[PROBLEM DETAILS]: In the data below, which lines hold "clock"? Copy every one.

[ENTRIES PROVIDED]:

>>>>>

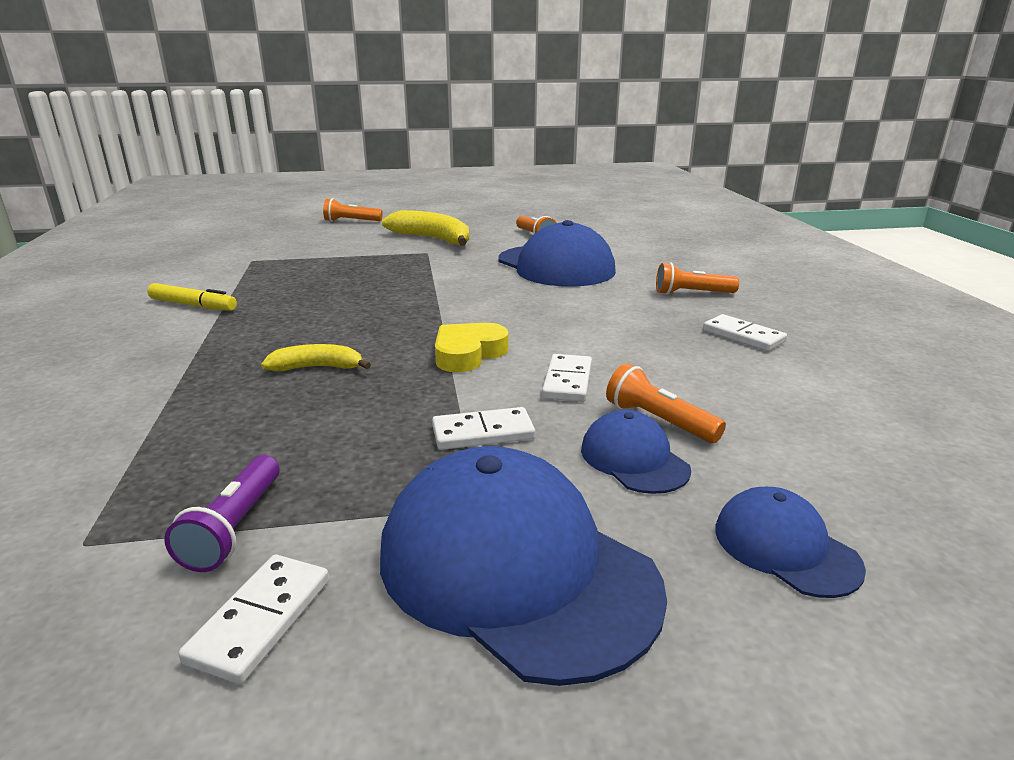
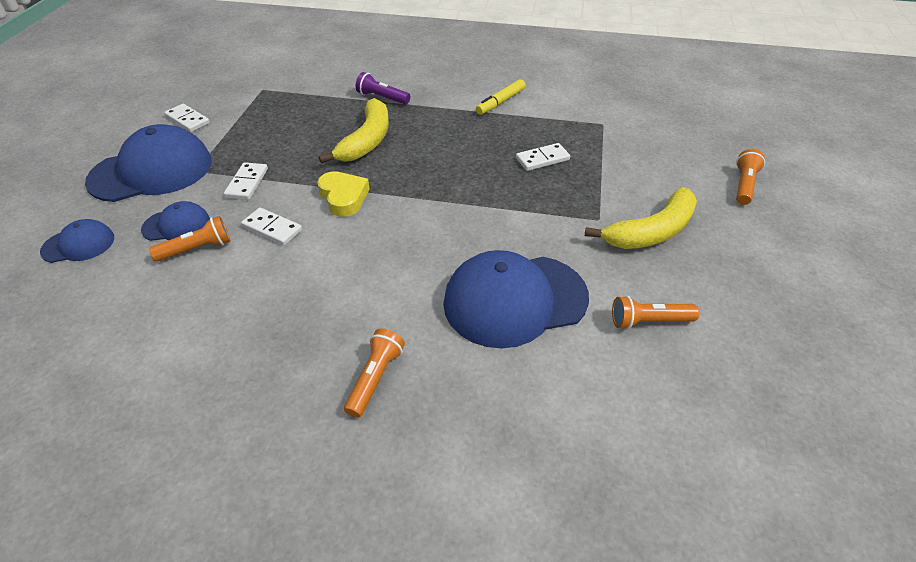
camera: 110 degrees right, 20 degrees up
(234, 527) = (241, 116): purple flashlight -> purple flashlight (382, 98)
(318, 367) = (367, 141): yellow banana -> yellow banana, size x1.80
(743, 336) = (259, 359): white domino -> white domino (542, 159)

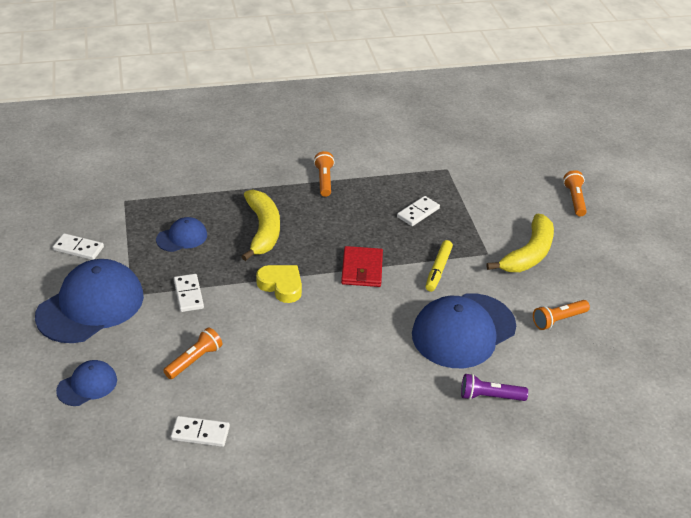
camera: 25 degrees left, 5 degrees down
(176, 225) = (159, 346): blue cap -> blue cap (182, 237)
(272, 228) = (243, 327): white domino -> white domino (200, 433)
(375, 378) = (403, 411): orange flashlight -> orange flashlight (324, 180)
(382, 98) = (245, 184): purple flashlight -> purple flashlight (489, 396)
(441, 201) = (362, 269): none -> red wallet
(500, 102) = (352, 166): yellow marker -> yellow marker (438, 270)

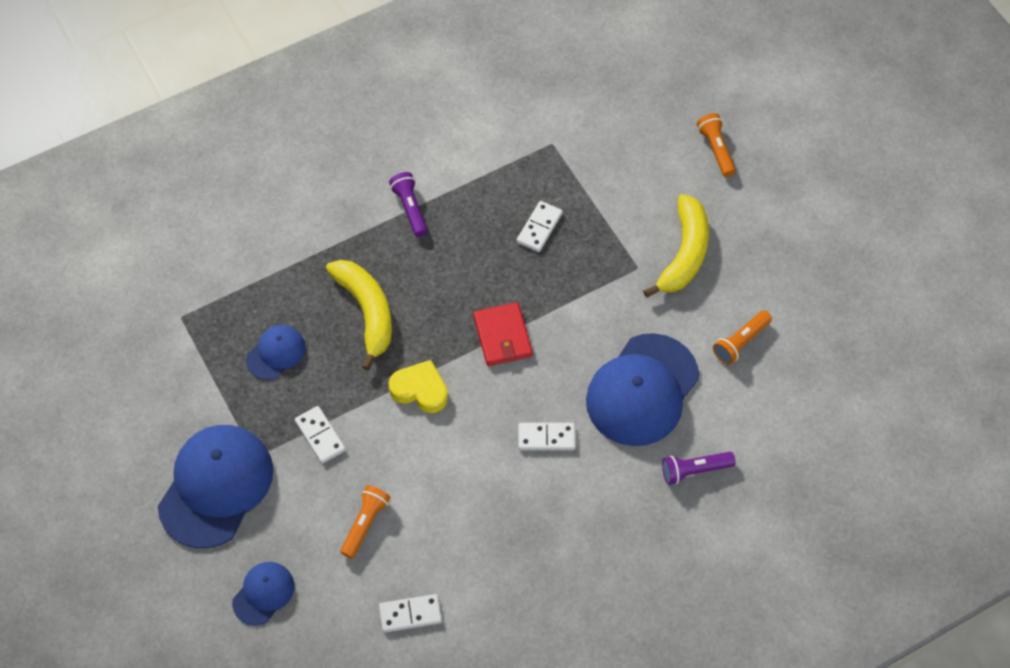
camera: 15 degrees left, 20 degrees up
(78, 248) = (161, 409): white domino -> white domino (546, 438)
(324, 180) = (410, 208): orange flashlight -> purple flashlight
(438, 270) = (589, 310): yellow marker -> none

<<<<<
>>>>>

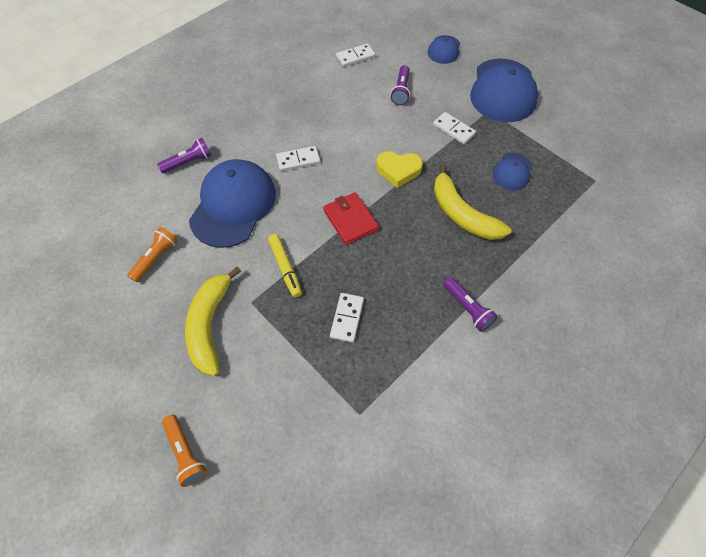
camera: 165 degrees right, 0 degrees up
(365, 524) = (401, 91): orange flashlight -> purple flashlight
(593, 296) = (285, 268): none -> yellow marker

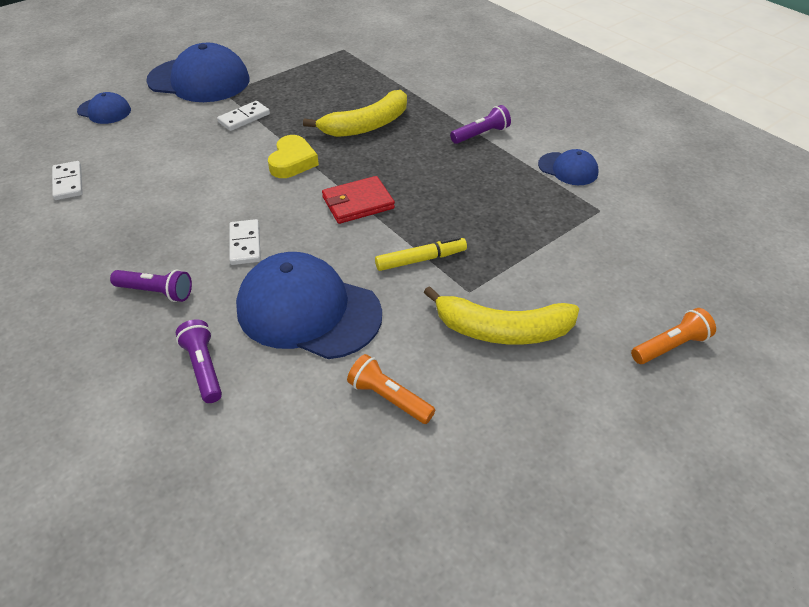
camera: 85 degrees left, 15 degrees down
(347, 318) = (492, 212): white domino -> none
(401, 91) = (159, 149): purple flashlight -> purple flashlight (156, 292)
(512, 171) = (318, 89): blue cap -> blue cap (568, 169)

<<<<<
>>>>>

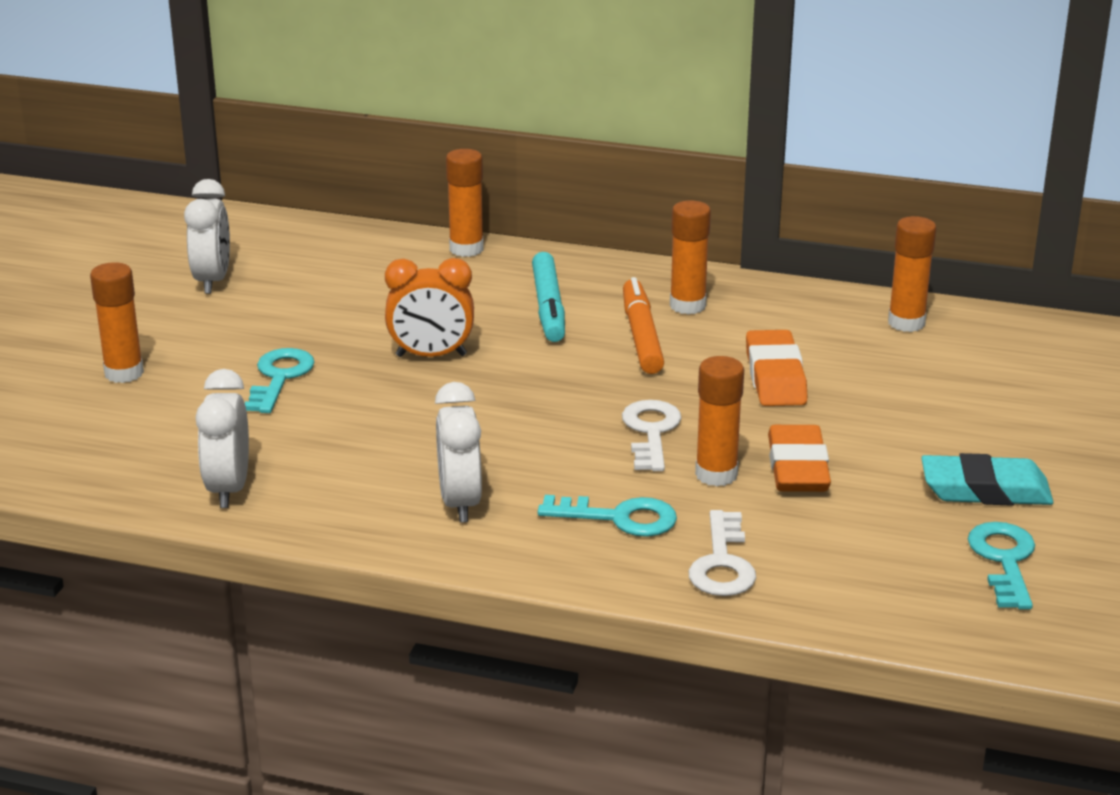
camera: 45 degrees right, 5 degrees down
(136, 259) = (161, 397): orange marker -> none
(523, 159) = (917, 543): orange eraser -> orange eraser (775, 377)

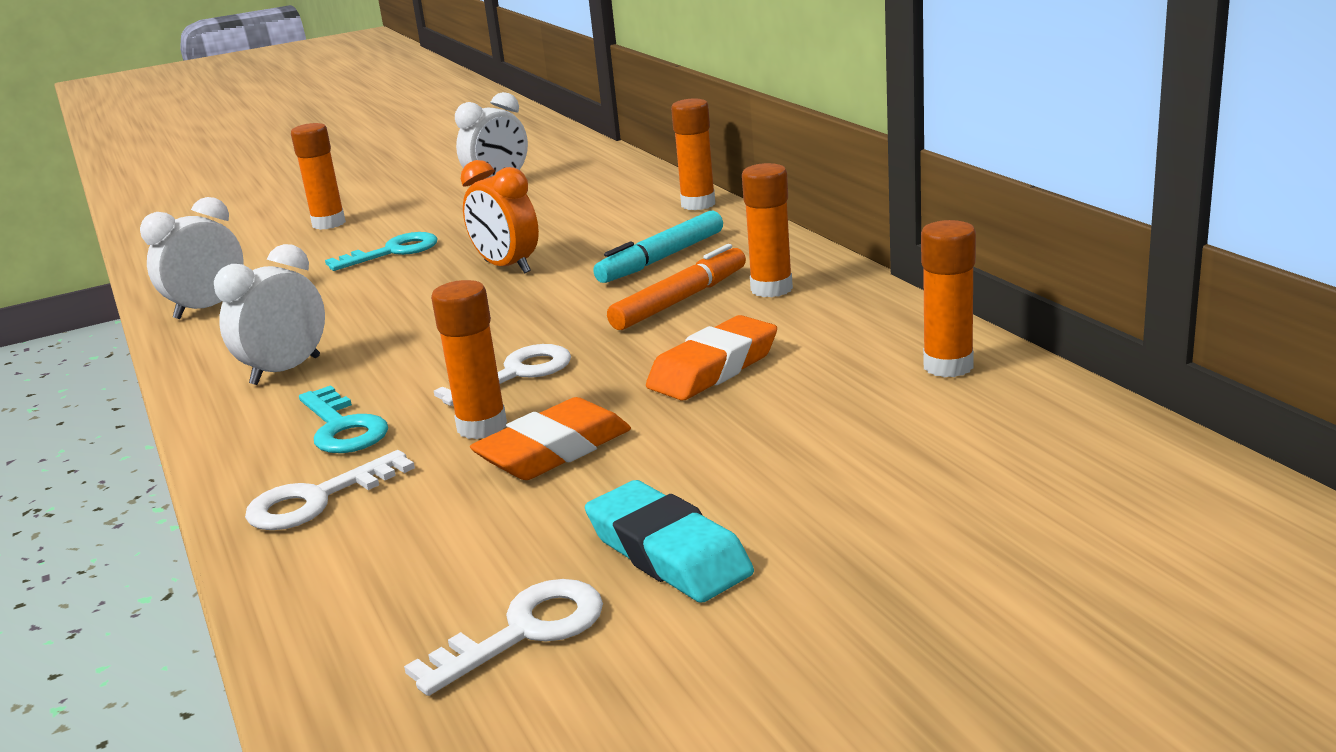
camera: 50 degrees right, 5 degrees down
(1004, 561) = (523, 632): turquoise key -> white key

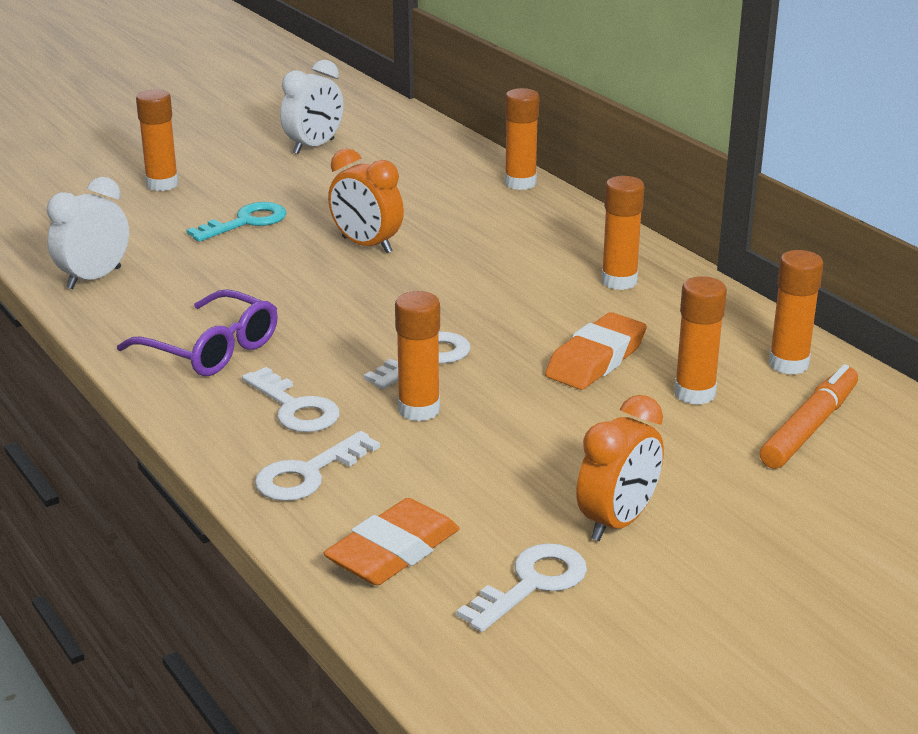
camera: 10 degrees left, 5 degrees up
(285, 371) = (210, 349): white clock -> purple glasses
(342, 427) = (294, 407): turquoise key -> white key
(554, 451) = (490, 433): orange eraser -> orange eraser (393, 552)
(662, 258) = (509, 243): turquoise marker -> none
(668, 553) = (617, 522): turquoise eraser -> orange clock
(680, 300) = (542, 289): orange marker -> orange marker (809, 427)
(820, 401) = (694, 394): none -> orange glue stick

<<<<<

[YOUR SOLUTION]:
(285, 371) = (210, 349): white clock -> purple glasses
(668, 553) = (617, 522): turquoise eraser -> orange clock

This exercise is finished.